### What is being asked
Your answer must be the data repeated exactly, with no pictures in it.

Listed records below:

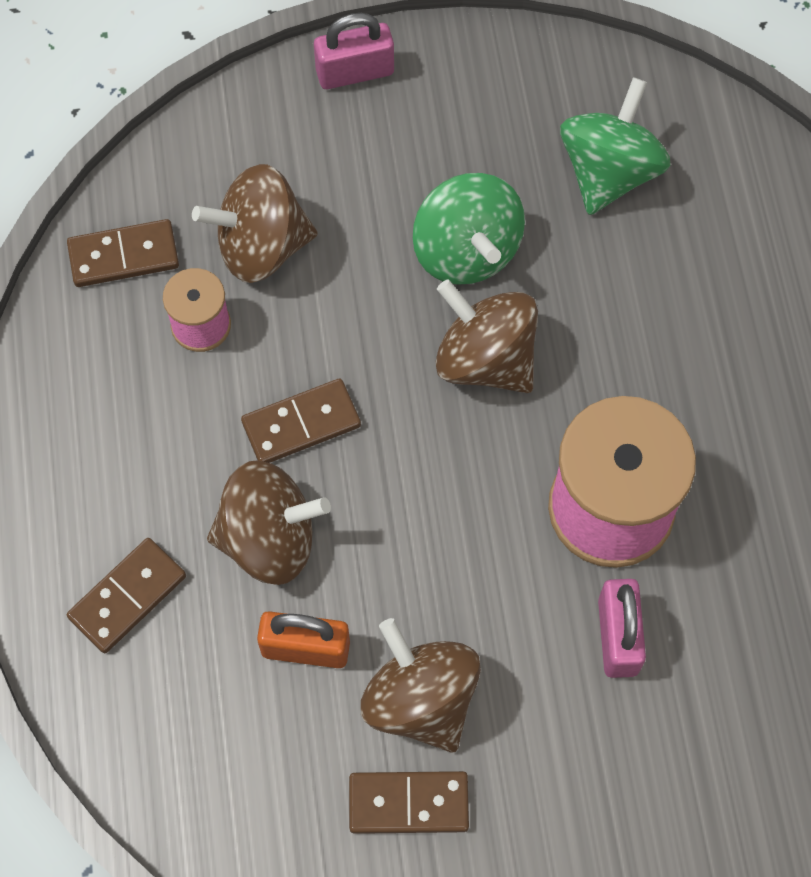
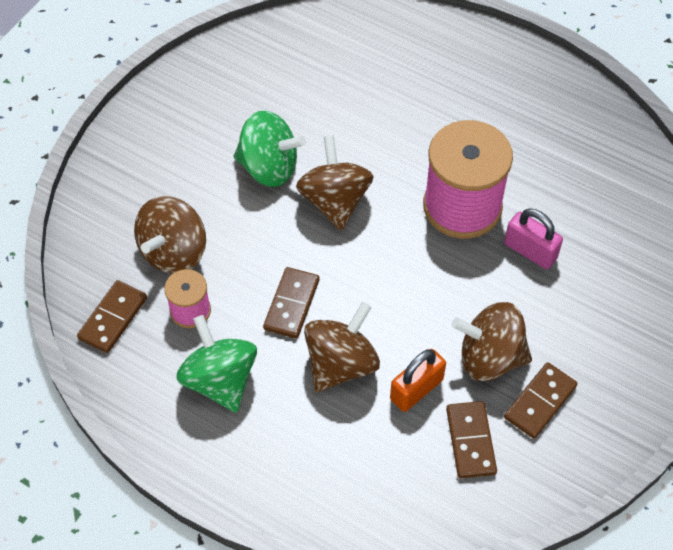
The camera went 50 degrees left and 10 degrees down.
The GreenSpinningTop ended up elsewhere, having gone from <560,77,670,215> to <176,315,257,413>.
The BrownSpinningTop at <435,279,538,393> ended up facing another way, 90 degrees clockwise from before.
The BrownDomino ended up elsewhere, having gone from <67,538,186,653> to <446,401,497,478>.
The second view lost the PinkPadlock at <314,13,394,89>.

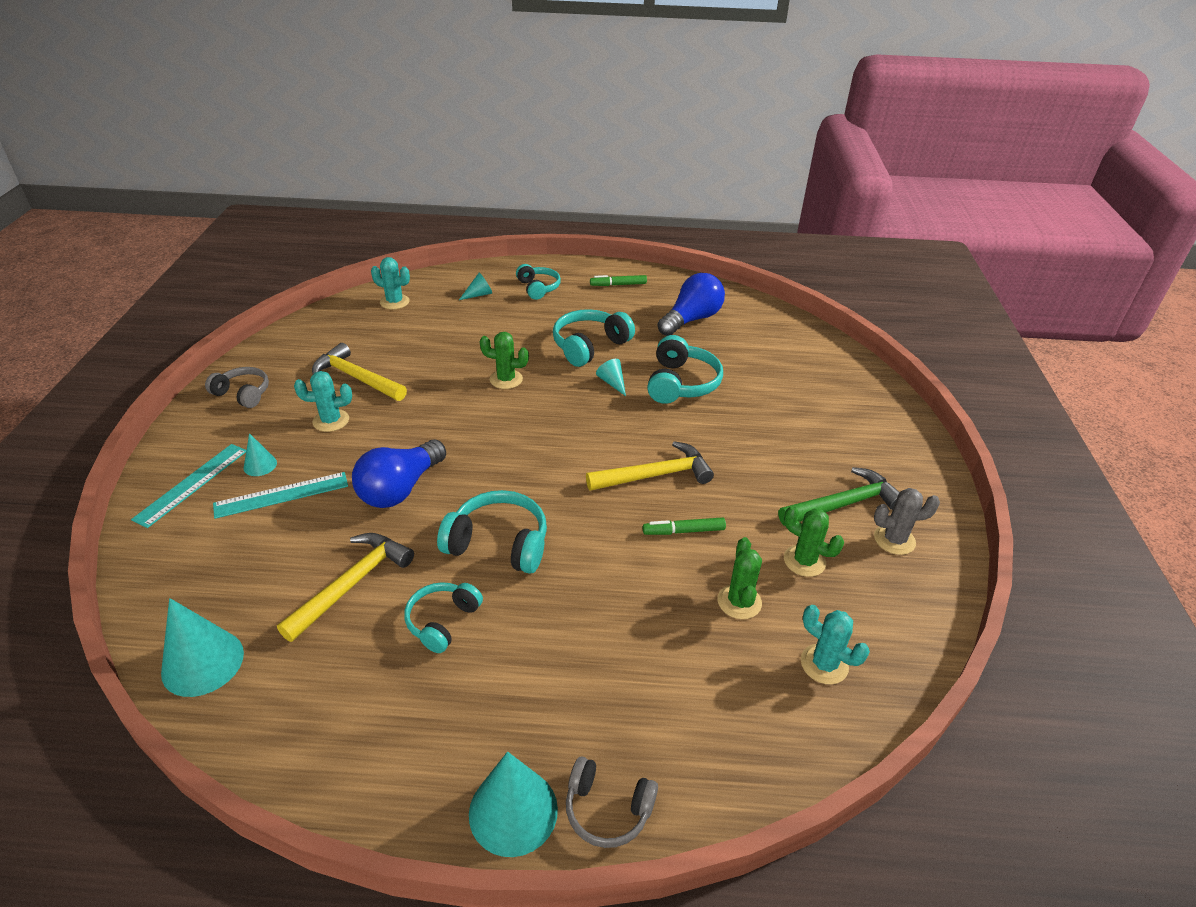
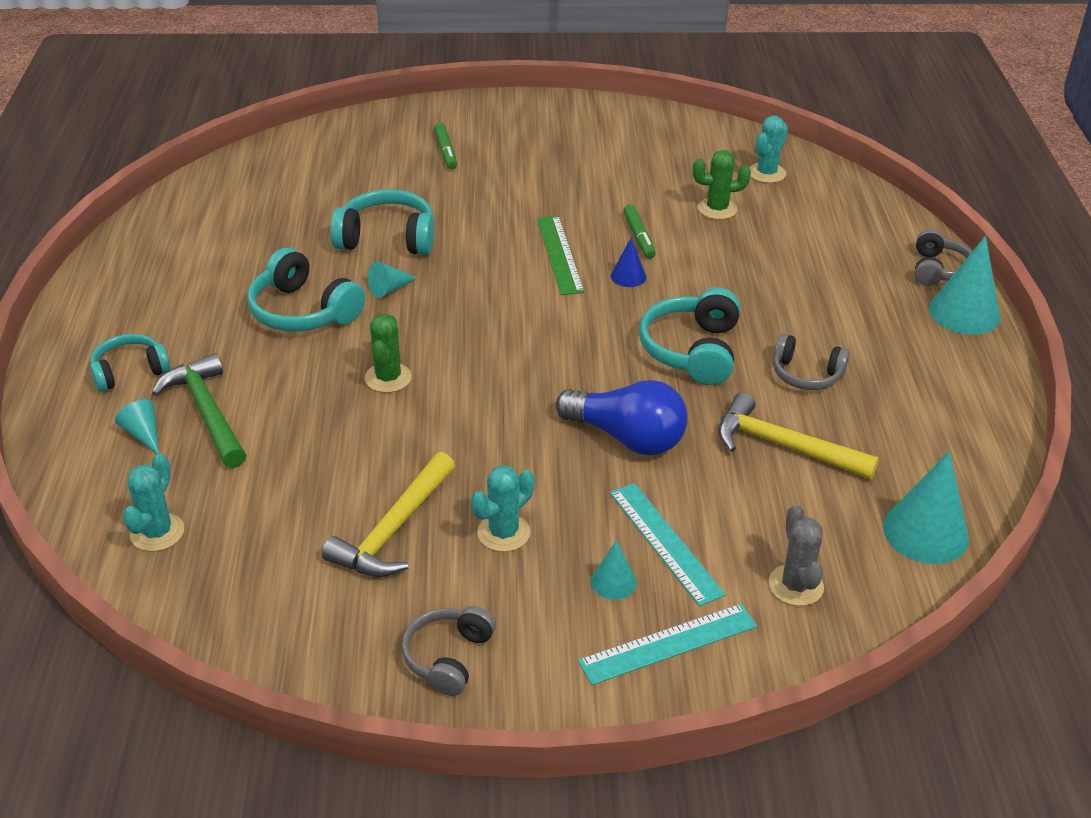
The camera went 95 degrees left and 0 degrees up.
The GreenHammer ended up elsewhere, having gone from <778,467,900,526> to <152,353,246,468>.
The GreenMarker ended up elsewhere, having gone from <590,275,647,286> to <434,123,457,170>.
The TurquoiseCactus at <294,371,352,432> ended up facing another way, 60 degrees clockwise from before.
Where the YellowHammer stood at <586,441,714,491>, the GreenRuler came to stand at <537,216,585,295>.
The TurquoiseRuler at <131,444,246,528> ended up facing another way, 45 degrees counterclockwise from before.
The second view gained the BlueCone at <611,238,646,287>.
The GreyCactus ended up elsewhere, having gone from <874,488,940,555> to <769,505,824,606>.
What was the TurquoiseHeadphones at <404,582,483,653> turned into the GreyHeadphones at <773,333,850,390>.
The second view lost the BlueLightBulb at <657,273,725,336>.
The second view lost the GreenCactus at <784,506,844,577>.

End of Listed records.

### Output below
The camera went 50 degrees left and 10 degrees down.
The GreenSpinningTop ended up elsewhere, having gone from <560,77,670,215> to <176,315,257,413>.
The BrownSpinningTop at <435,279,538,393> ended up facing another way, 90 degrees clockwise from before.
The BrownDomino ended up elsewhere, having gone from <67,538,186,653> to <446,401,497,478>.
The second view lost the PinkPadlock at <314,13,394,89>.

The camera went 95 degrees left and 0 degrees up.
The GreenHammer ended up elsewhere, having gone from <778,467,900,526> to <152,353,246,468>.
The GreenMarker ended up elsewhere, having gone from <590,275,647,286> to <434,123,457,170>.
The TurquoiseCactus at <294,371,352,432> ended up facing another way, 60 degrees clockwise from before.
Where the YellowHammer stood at <586,441,714,491>, the GreenRuler came to stand at <537,216,585,295>.
The TurquoiseRuler at <131,444,246,528> ended up facing another way, 45 degrees counterclockwise from before.
The second view gained the BlueCone at <611,238,646,287>.
The GreyCactus ended up elsewhere, having gone from <874,488,940,555> to <769,505,824,606>.
What was the TurquoiseHeadphones at <404,582,483,653> turned into the GreyHeadphones at <773,333,850,390>.
The second view lost the BlueLightBulb at <657,273,725,336>.
The second view lost the GreenCactus at <784,506,844,577>.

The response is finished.